▶ **Dataset section**

-------------------------

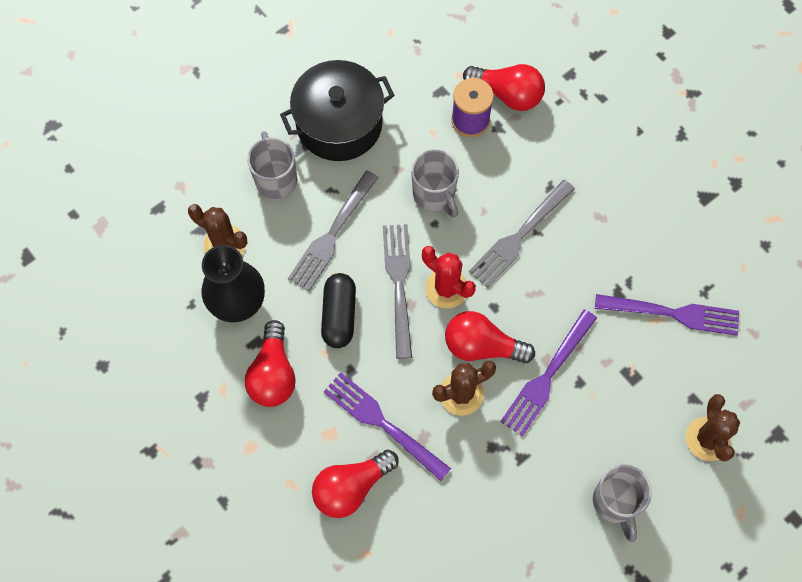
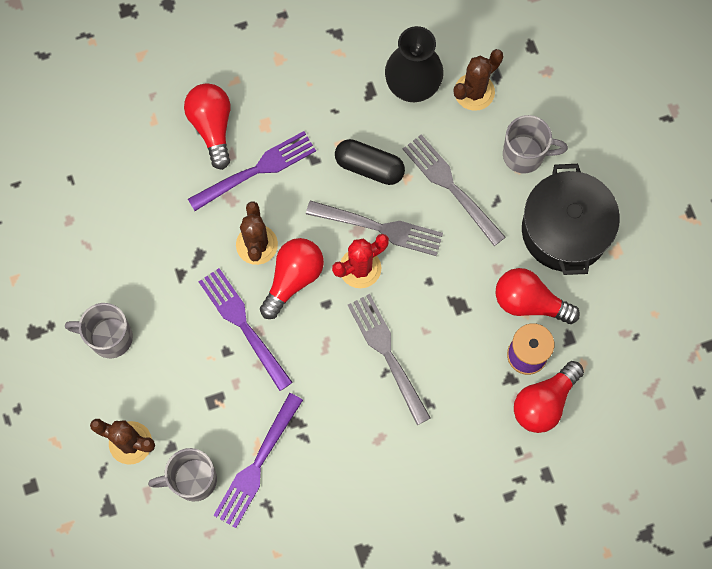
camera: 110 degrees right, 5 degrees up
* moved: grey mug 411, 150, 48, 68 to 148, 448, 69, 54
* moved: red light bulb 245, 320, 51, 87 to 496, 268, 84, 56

-------------------------

▶ **Work to be completed**
When you write out the material again, keep every word exact and omit the pictures.

▶ **Reply to the exercise**
camera: 110 degrees right, 5 degrees up
* moved: grey mug 411, 150, 48, 68 to 148, 448, 69, 54
* moved: red light bulb 245, 320, 51, 87 to 496, 268, 84, 56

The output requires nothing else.